** Opening Supplied data block **
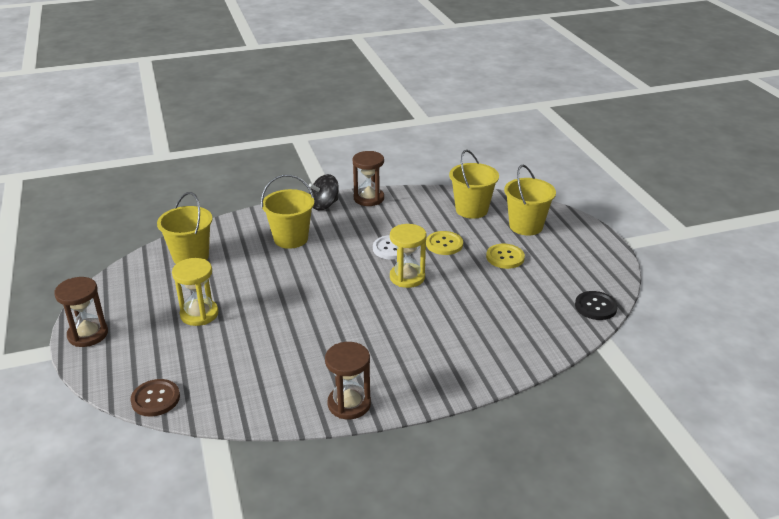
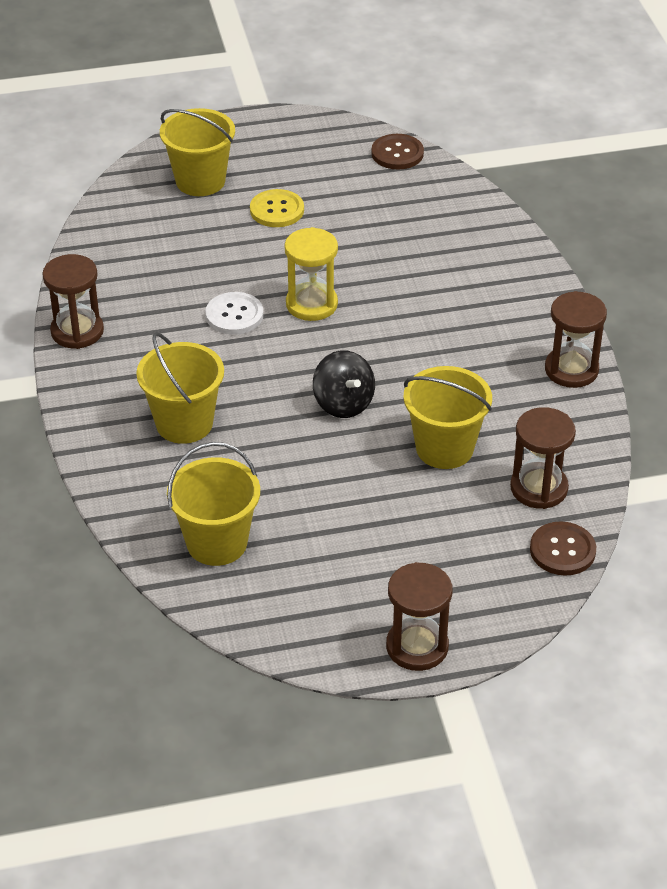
camera: 85 degrees left, 10 degrees up
(199, 314) = (377, 520): yellow hourglass -> none
(219, 386) = (539, 488): none -> brown hourglass
(324, 205) = (85, 384): black spinning top -> black spinning top (343, 403)
(444, 244) = (232, 262): yellow button -> none
(471, 210) = (142, 226): yellow bucket -> yellow bucket (444, 448)
(595, 307) = (397, 153): black button -> brown button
** Closing Supplied data block **
Work item
When copying the material, leave every image behind and keep each line verbatim.

Task output
camera: 85 degrees left, 10 degrees up
(199, 314) = (377, 520): yellow hourglass -> none
(219, 386) = (539, 488): none -> brown hourglass
(324, 205) = (85, 384): black spinning top -> black spinning top (343, 403)
(444, 244) = (232, 262): yellow button -> none
(471, 210) = (142, 226): yellow bucket -> yellow bucket (444, 448)
(595, 307) = (397, 153): black button -> brown button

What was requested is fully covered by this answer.